▶ SUPPLIED MATERIAL:
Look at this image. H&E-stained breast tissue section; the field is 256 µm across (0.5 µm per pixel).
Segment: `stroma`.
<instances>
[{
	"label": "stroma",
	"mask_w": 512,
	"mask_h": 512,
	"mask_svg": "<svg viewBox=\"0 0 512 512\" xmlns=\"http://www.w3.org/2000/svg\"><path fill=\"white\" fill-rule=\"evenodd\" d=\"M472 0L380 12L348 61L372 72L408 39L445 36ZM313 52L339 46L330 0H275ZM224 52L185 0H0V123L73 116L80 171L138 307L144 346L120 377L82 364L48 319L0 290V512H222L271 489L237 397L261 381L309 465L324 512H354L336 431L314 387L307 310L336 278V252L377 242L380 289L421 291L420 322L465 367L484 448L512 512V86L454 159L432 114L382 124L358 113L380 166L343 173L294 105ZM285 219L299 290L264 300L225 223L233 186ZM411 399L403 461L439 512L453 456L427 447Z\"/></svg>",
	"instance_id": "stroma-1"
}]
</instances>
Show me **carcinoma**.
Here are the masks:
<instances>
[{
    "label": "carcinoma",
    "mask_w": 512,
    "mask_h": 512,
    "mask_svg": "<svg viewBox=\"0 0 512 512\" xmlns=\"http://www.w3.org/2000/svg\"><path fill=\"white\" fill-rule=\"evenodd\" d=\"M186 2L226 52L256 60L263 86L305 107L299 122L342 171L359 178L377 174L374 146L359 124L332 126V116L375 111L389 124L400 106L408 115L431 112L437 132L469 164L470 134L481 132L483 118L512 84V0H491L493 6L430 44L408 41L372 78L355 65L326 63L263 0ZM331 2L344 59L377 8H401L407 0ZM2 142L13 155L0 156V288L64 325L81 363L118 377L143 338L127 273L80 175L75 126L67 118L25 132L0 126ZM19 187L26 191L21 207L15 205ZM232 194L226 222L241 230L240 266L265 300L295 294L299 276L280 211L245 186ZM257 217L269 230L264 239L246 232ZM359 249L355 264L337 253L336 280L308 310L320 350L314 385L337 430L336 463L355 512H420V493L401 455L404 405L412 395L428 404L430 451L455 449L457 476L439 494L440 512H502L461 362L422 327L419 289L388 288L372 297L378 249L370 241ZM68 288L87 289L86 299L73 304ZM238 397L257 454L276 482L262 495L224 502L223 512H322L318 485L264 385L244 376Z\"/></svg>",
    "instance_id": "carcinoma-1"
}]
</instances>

▶ REQUIREMENTS:
In the listing, find all lines with the string "stroma" and copy them.

▶ EXPECTED ANSWER:
Segment: `stroma`.
	"label": "stroma",
	"instance_id": "stroma-1"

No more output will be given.